Saved data entries:
┄┄┄┄┄┄

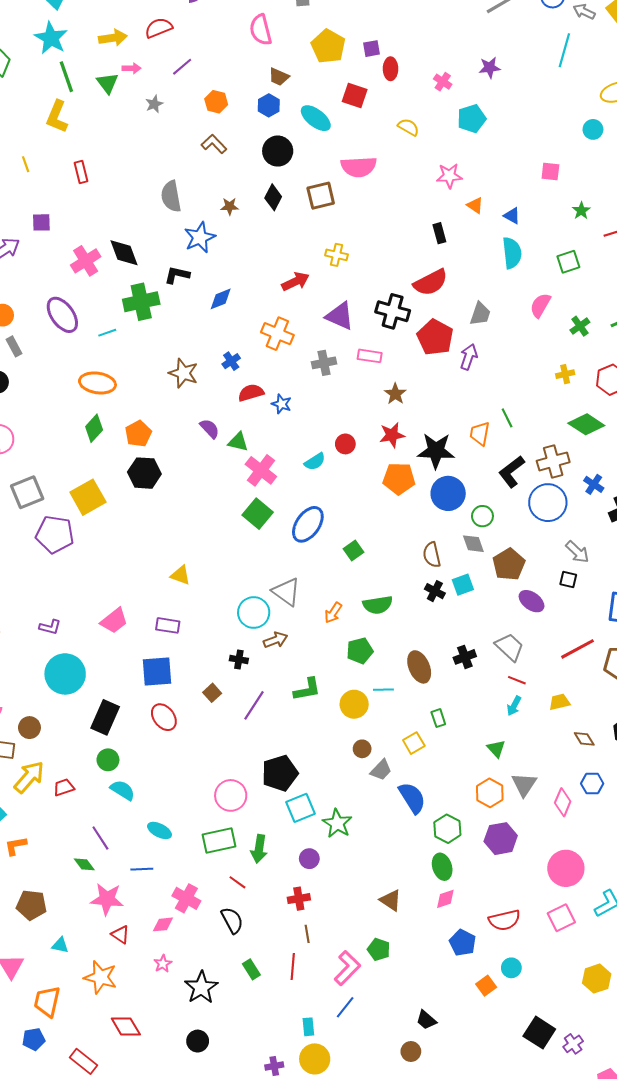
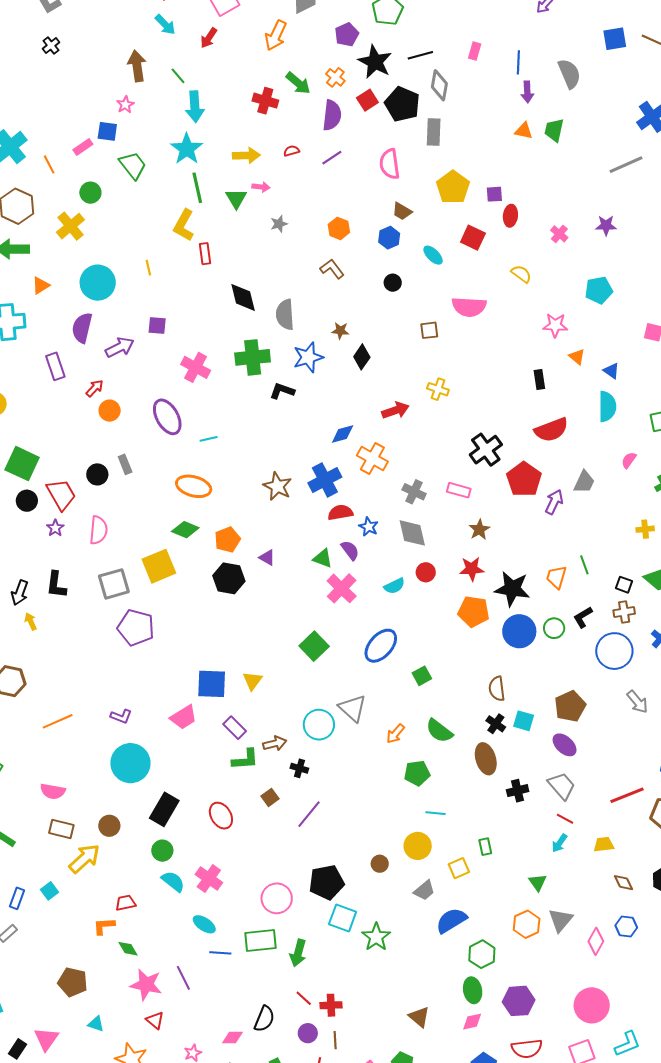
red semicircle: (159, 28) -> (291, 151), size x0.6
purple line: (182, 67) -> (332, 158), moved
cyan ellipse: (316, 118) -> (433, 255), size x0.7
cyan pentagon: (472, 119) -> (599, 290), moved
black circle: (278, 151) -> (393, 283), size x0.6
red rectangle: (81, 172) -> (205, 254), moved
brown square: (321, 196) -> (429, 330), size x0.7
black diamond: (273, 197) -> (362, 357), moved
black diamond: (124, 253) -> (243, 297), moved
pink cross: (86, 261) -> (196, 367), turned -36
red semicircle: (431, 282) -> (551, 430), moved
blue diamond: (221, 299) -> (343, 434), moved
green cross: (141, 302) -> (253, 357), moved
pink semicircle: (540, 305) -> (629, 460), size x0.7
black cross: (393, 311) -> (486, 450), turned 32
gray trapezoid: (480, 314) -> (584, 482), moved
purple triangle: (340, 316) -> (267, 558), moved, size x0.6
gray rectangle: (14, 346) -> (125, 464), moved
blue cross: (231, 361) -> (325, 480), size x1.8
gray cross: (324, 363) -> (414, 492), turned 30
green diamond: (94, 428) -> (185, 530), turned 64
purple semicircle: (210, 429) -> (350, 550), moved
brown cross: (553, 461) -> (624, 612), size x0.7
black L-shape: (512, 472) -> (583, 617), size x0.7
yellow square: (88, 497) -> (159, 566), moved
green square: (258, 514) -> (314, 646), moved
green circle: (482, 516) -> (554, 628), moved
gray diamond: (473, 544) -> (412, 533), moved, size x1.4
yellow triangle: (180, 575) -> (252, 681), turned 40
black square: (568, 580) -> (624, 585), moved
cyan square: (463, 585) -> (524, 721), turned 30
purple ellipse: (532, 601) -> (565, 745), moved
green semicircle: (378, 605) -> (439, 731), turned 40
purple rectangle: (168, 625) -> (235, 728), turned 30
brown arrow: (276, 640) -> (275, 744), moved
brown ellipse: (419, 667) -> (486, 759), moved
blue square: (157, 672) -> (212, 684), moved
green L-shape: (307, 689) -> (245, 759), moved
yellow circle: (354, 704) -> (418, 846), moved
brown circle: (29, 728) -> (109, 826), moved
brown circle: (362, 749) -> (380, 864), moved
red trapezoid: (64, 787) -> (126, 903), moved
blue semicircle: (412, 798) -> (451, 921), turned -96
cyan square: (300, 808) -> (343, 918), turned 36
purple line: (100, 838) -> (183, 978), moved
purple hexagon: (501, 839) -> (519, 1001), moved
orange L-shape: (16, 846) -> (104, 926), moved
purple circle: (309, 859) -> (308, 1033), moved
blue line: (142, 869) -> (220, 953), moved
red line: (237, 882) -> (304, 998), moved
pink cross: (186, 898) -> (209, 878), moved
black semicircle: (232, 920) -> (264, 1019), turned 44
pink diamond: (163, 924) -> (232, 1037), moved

┄┄┄┄┄┄

• [WORK TO BE COMPLETED]
Nothing but a number is expected here: the number of lines above that hold the word "ellipse".

• [RESPONSE TO THE TASK]
3